» WHAT IS NEEDED
For the records below, print the lines from the line with "green house [444,206,497,280]" through the line with "none -> turquoise rocket [322,365,371,438]" exactly as written; include both end lines and exclude the rest.

» MATERIAL PROVIDED
[Start of Attachment]
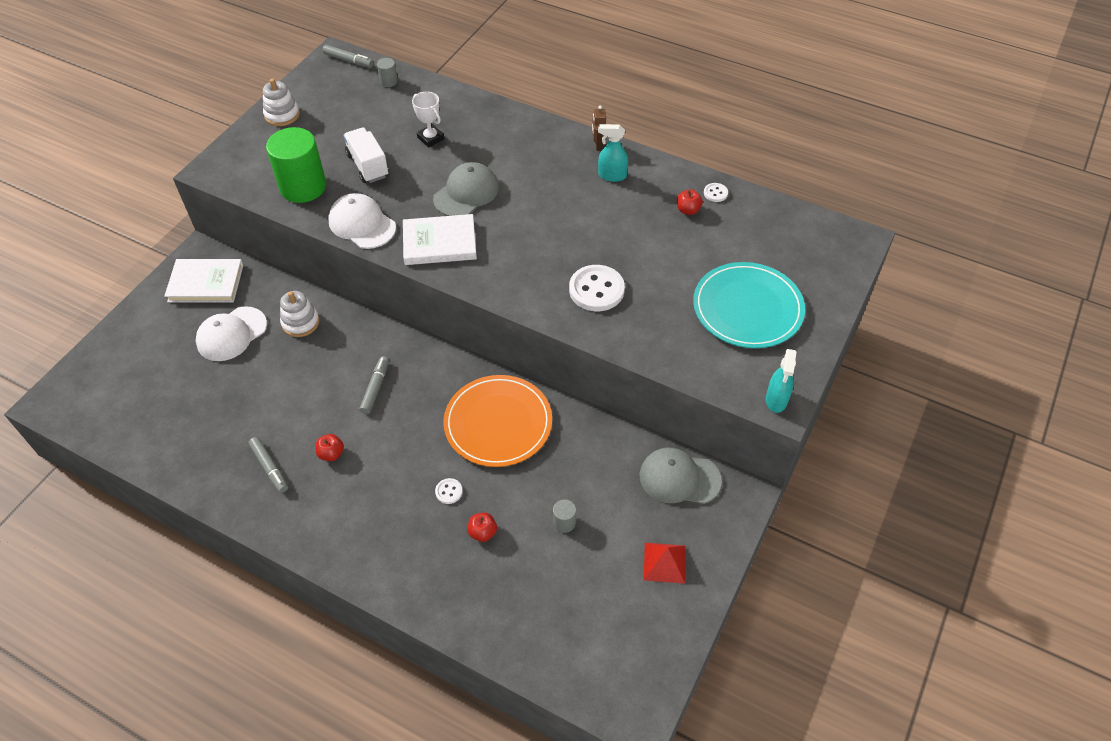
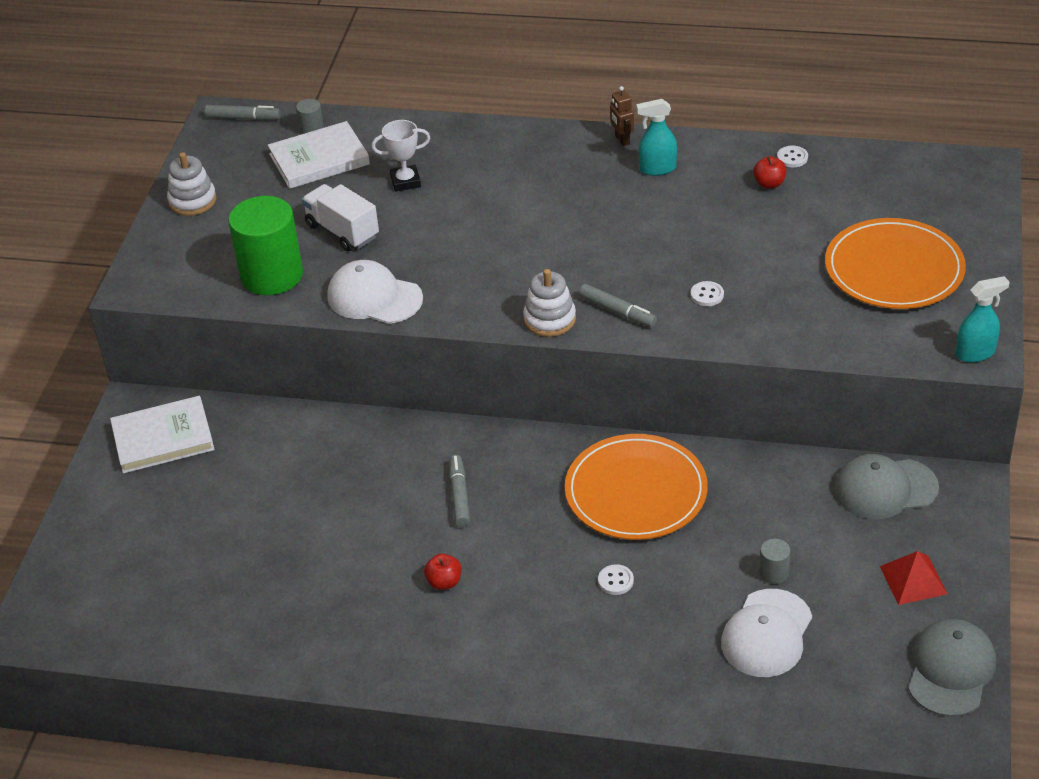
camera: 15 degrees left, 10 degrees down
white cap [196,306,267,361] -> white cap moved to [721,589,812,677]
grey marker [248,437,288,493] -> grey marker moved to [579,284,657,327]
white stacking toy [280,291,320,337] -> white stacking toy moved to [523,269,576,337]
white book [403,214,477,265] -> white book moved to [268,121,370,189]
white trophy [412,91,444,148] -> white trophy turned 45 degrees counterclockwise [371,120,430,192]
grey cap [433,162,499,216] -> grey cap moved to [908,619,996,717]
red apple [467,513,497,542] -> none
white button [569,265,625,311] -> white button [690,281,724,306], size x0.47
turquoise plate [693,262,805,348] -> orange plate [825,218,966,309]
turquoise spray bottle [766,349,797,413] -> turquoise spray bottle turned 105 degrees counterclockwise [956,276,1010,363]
[End of Attachment]
[Start of Attachment]
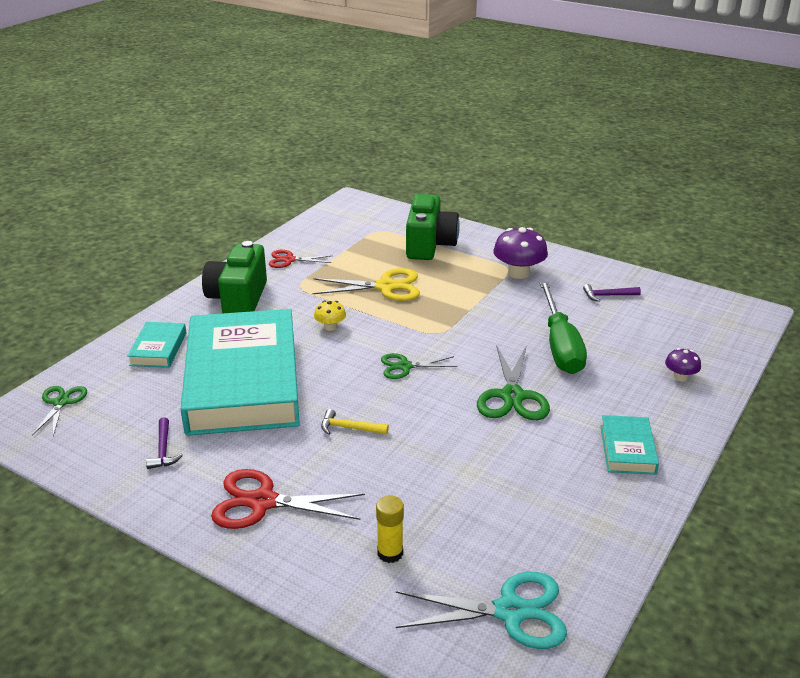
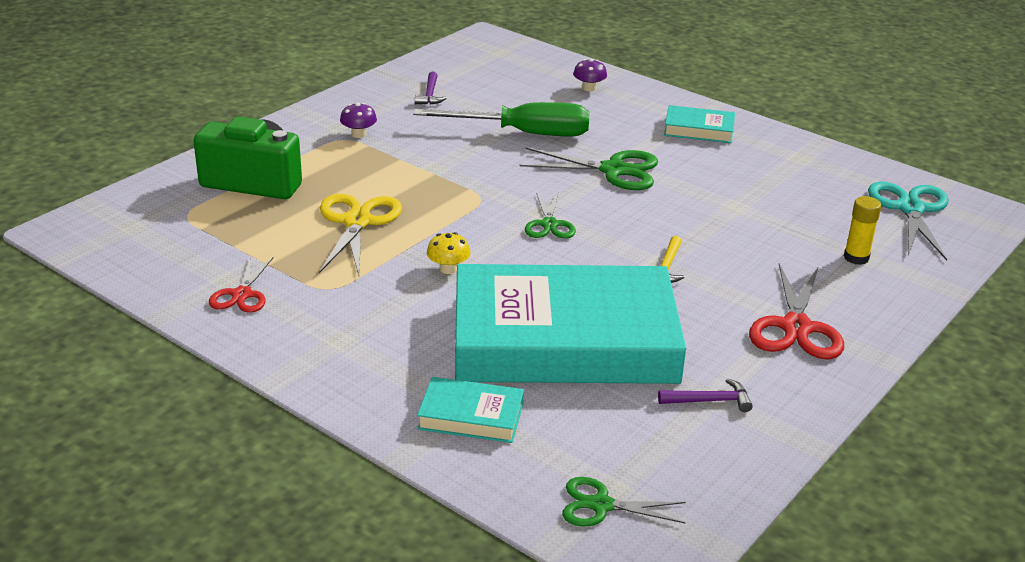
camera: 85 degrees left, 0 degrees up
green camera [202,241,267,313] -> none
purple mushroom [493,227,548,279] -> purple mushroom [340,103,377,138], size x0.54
[End of Attachment]
[Start of Attachment]
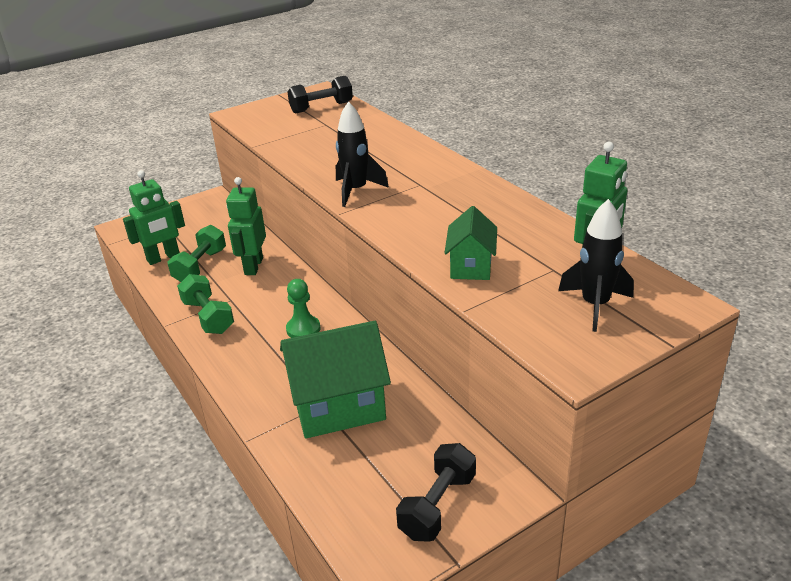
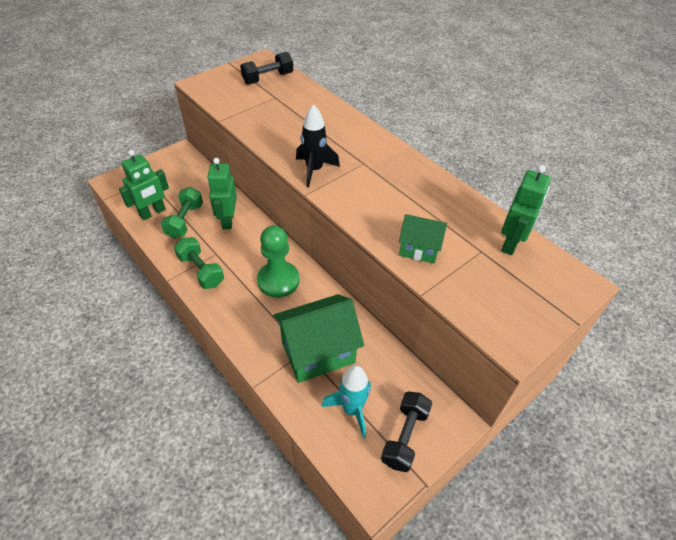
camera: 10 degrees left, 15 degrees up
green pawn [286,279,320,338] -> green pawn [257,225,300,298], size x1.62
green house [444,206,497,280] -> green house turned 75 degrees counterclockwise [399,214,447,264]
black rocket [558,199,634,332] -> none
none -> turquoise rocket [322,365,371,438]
[End of Attachment]
» RESPONSE AREA
green house [444,206,497,280] -> green house turned 75 degrees counterclockwise [399,214,447,264]
black rocket [558,199,634,332] -> none
none -> turquoise rocket [322,365,371,438]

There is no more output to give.